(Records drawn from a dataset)
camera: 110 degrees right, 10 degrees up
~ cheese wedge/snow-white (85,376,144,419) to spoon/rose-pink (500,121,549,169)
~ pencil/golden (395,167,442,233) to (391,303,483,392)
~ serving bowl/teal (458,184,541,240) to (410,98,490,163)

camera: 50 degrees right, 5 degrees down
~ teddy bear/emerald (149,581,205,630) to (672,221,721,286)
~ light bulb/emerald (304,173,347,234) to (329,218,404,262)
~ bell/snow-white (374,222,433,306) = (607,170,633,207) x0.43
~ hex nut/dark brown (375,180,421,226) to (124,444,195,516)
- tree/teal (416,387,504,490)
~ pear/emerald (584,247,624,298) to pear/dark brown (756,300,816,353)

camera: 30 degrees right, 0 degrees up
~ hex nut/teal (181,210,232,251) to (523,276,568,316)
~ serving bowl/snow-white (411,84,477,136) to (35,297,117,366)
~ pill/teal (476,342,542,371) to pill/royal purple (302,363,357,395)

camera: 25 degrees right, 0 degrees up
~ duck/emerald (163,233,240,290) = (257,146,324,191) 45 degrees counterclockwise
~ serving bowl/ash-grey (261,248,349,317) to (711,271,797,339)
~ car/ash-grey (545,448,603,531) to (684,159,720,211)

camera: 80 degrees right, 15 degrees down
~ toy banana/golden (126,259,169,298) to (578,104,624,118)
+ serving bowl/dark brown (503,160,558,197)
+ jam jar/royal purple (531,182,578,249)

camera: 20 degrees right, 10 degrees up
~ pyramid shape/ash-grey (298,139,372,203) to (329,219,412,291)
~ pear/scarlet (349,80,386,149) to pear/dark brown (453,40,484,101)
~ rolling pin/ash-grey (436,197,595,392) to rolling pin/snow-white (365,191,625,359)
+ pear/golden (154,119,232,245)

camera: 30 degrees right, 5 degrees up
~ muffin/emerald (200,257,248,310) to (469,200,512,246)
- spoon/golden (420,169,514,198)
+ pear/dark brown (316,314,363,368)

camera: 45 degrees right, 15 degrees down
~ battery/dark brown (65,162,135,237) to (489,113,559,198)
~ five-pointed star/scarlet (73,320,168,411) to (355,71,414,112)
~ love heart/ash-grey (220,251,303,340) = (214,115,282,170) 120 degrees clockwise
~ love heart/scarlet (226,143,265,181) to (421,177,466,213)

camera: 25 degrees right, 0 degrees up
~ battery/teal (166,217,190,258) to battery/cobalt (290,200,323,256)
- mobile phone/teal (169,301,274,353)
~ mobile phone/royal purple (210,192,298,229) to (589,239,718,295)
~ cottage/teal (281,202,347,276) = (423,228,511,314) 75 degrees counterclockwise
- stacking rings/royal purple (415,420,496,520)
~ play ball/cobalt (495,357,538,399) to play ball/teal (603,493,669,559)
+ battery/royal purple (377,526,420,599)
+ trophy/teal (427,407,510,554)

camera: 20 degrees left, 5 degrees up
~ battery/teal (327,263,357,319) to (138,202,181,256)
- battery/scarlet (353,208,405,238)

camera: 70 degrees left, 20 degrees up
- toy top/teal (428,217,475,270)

**Assignment**
Which lines of the data contain the word "cobalt"? Copy each one.

**Expected output**
~ battery/teal (166,217,190,258) to battery/cobalt (290,200,323,256)
~ play ball/cobalt (495,357,538,399) to play ball/teal (603,493,669,559)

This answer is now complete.